*WHAT YOU SHOULD DO*.
Give again, word for word, only the lines of the material below from its first line through the one that holds "(466, 493) = (207, 419): purple"; pictures stay out.

*STUDY MATERIAL*.
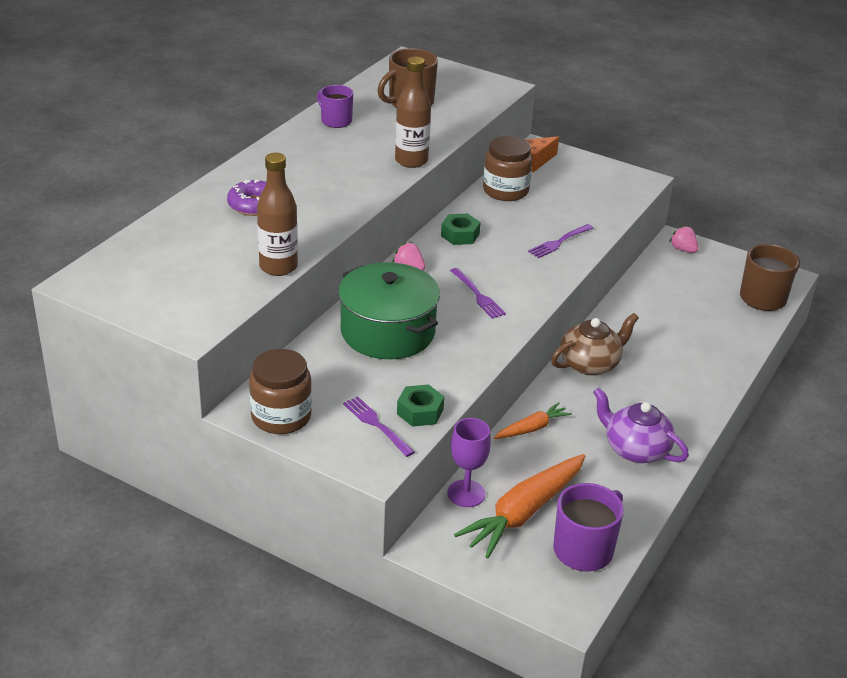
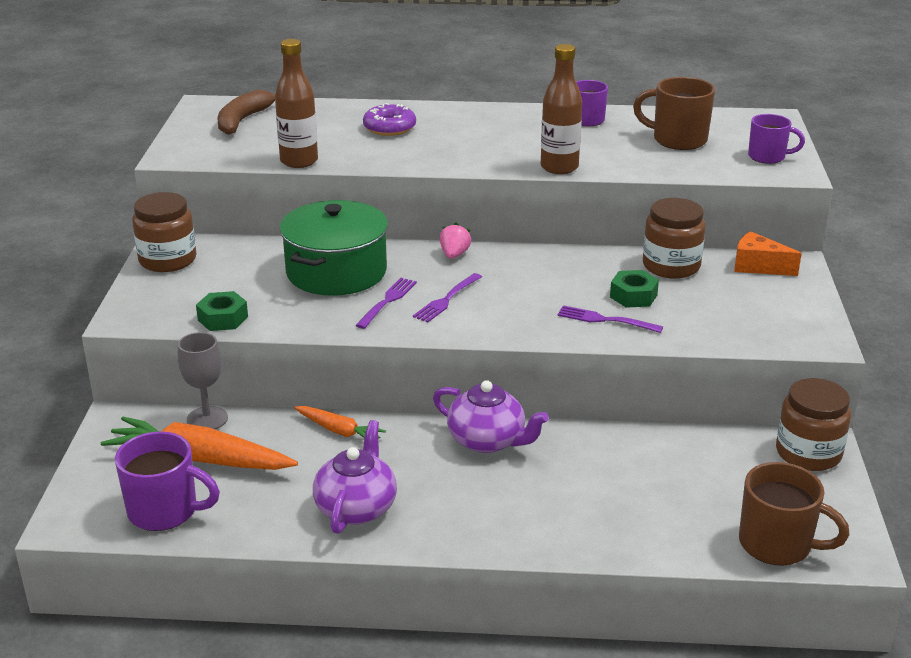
camera: 65 degrees right, 5 degrees down
(147, 271) = (244, 120): none -> brown banana
(376, 425) = (187, 303): purple fork -> purple fork (387, 301)
(460, 235) = (548, 264): green nut -> green nut (633, 296)
(466, 493) = (207, 419): purple goblet -> grey goblet
(470, 85) = (767, 157): none -> purple mug
(590, 364) = (488, 440): brown teapot -> purple teapot
(683, 250) = (808, 453): pink strawberry -> brown jar

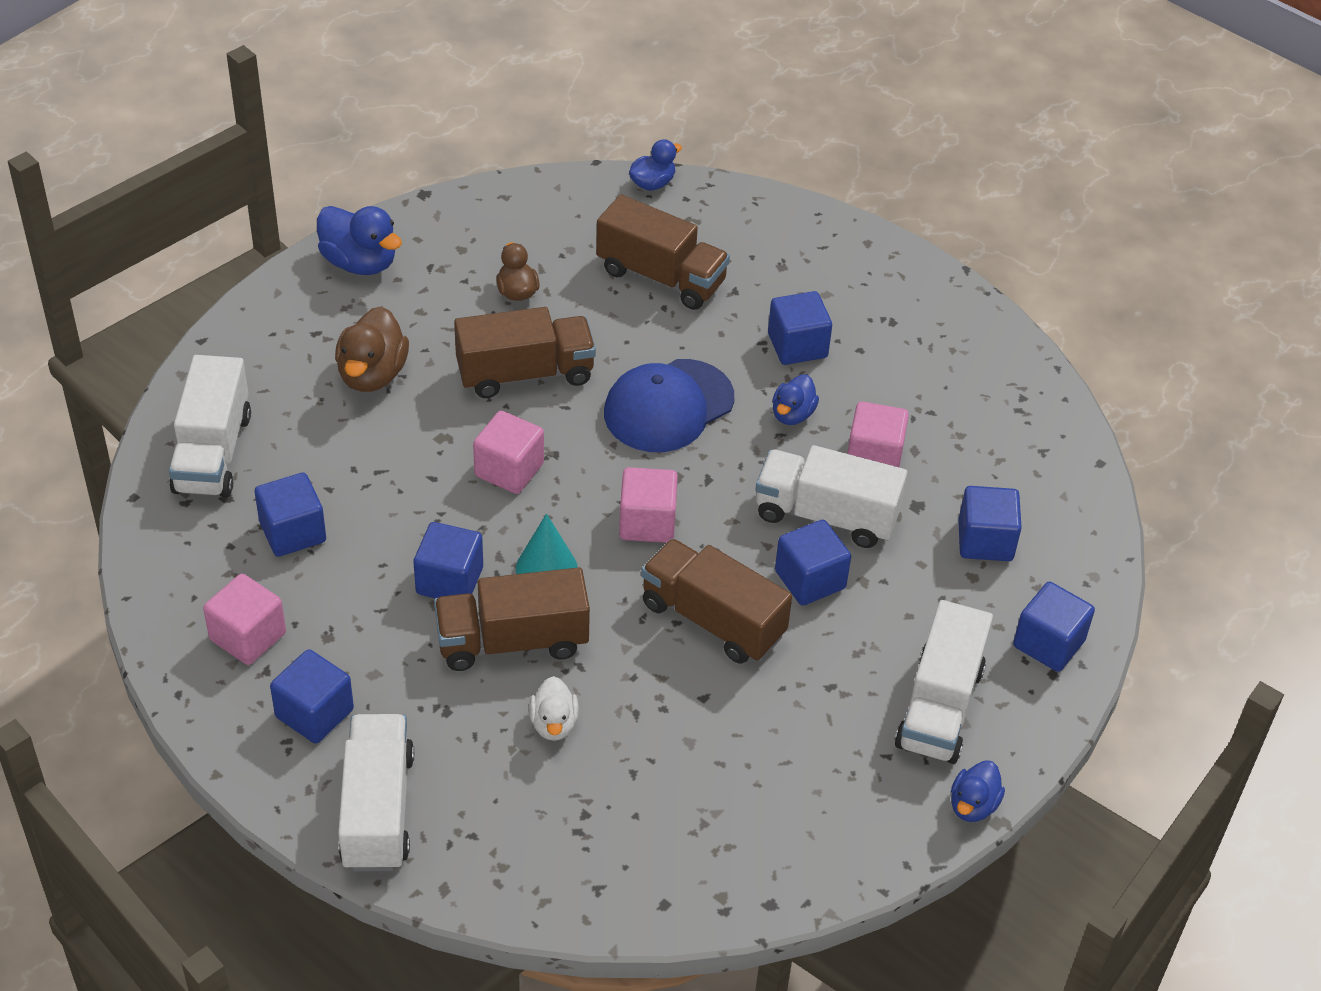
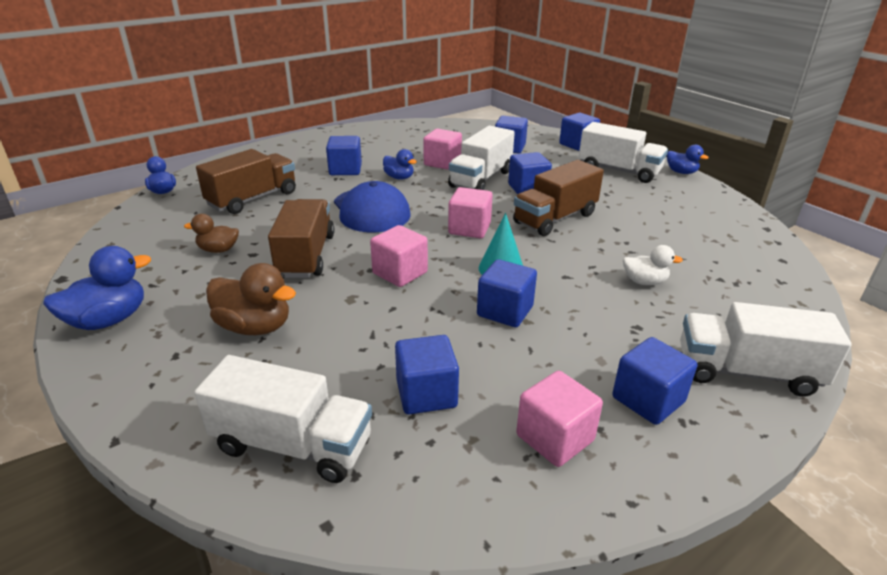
camera: 75 degrees left, 15 degrees down
(512, 641) = (568, 290): brown truck -> none

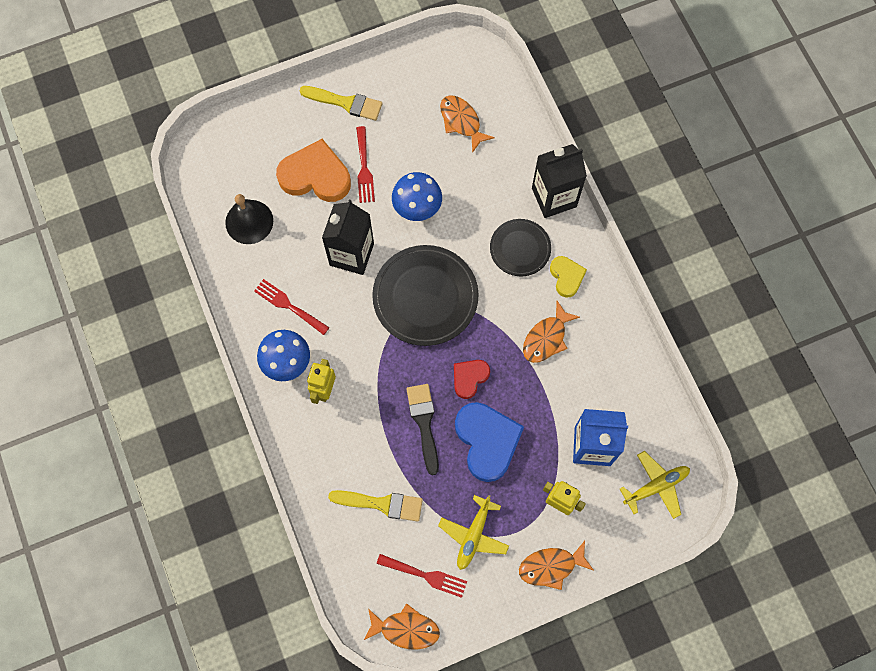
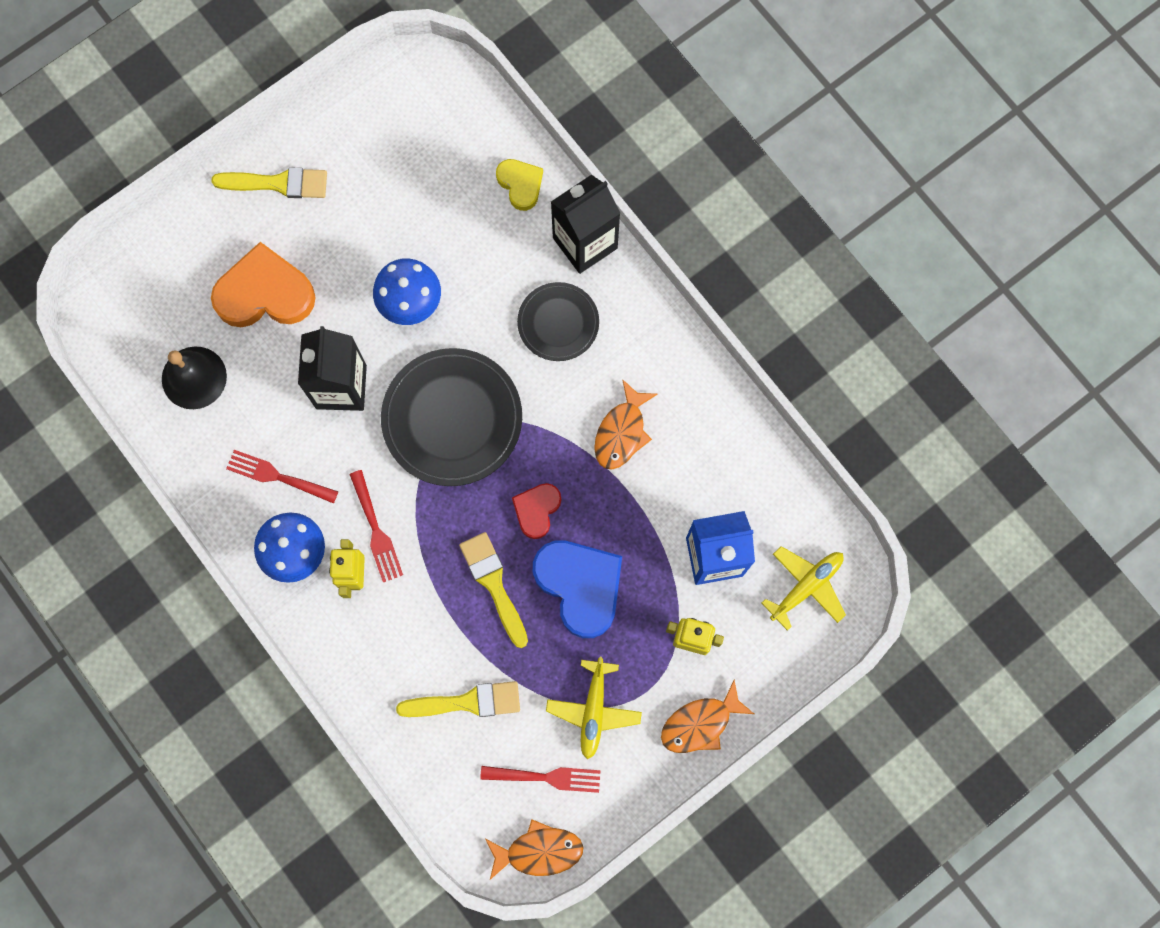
camera: 15 degrees left, 5 degrees up
(364, 168) = (327, 267): red fork -> red fork (376, 531)
(424, 423) = (494, 584): black brush -> yellow brush
(461, 122) = (438, 171): orange fish -> none
(566, 277) = (627, 345): yellow heart -> yellow heart (520, 184)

*FINAL ANSWER*.
camera: 65 degrees right, 5 degrees down
(147, 271) = (244, 120): none -> brown banana
(376, 425) = (187, 303): purple fork -> purple fork (387, 301)
(460, 235) = (548, 264): green nut -> green nut (633, 296)
(466, 493) = (207, 419): purple goblet -> grey goblet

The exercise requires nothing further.